Records for the exercise:
--- START ---

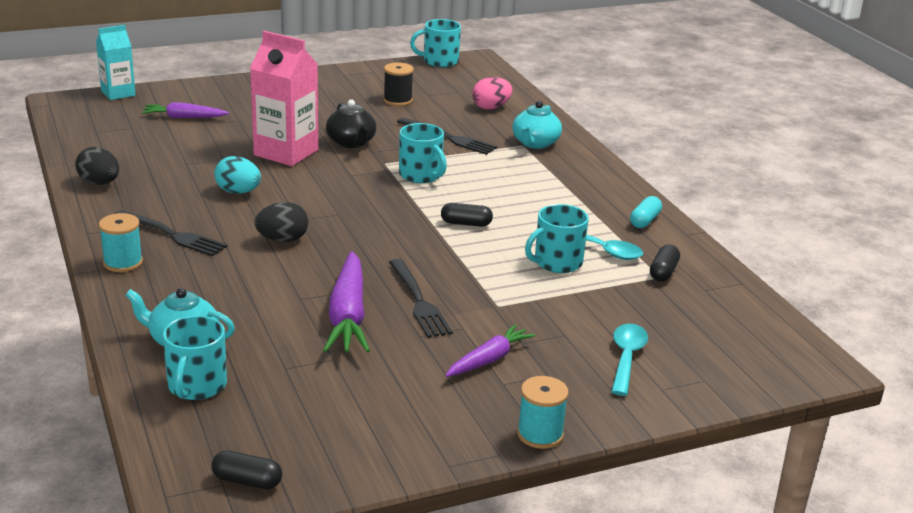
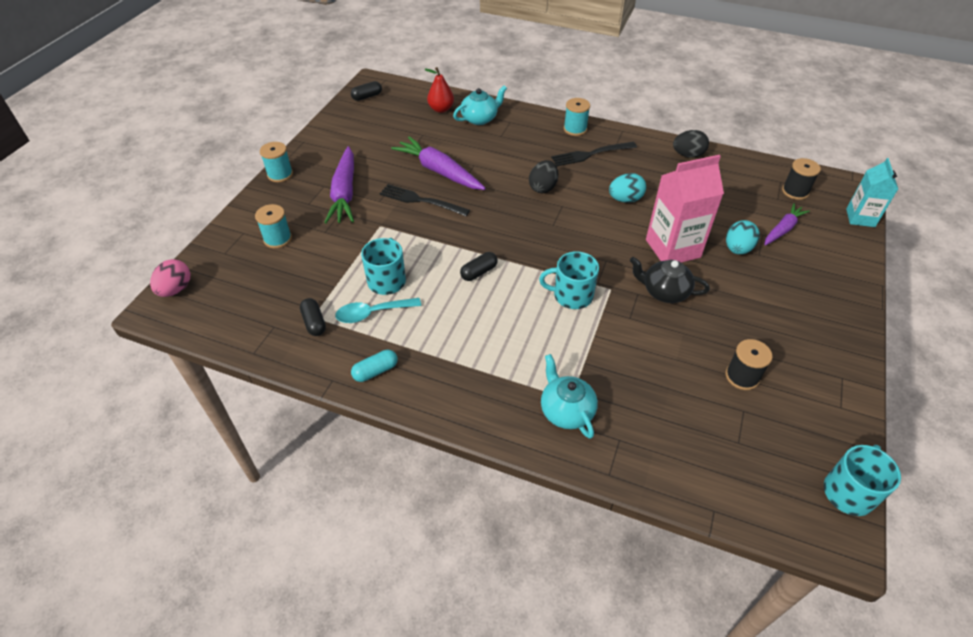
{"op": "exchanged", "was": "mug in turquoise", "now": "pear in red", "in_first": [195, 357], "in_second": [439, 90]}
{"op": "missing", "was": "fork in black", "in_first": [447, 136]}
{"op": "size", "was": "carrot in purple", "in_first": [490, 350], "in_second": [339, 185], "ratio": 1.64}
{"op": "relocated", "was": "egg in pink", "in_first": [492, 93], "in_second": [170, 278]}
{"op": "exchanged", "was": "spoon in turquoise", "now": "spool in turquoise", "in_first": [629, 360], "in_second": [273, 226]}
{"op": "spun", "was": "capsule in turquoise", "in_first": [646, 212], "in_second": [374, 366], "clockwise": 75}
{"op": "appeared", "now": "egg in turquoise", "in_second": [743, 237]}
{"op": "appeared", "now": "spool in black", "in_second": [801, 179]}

--- END ---

Please print all the lines above exactly as given and leave out every picture.

{"op": "exchanged", "was": "mug in turquoise", "now": "pear in red", "in_first": [195, 357], "in_second": [439, 90]}
{"op": "missing", "was": "fork in black", "in_first": [447, 136]}
{"op": "size", "was": "carrot in purple", "in_first": [490, 350], "in_second": [339, 185], "ratio": 1.64}
{"op": "relocated", "was": "egg in pink", "in_first": [492, 93], "in_second": [170, 278]}
{"op": "exchanged", "was": "spoon in turquoise", "now": "spool in turquoise", "in_first": [629, 360], "in_second": [273, 226]}
{"op": "spun", "was": "capsule in turquoise", "in_first": [646, 212], "in_second": [374, 366], "clockwise": 75}
{"op": "appeared", "now": "egg in turquoise", "in_second": [743, 237]}
{"op": "appeared", "now": "spool in black", "in_second": [801, 179]}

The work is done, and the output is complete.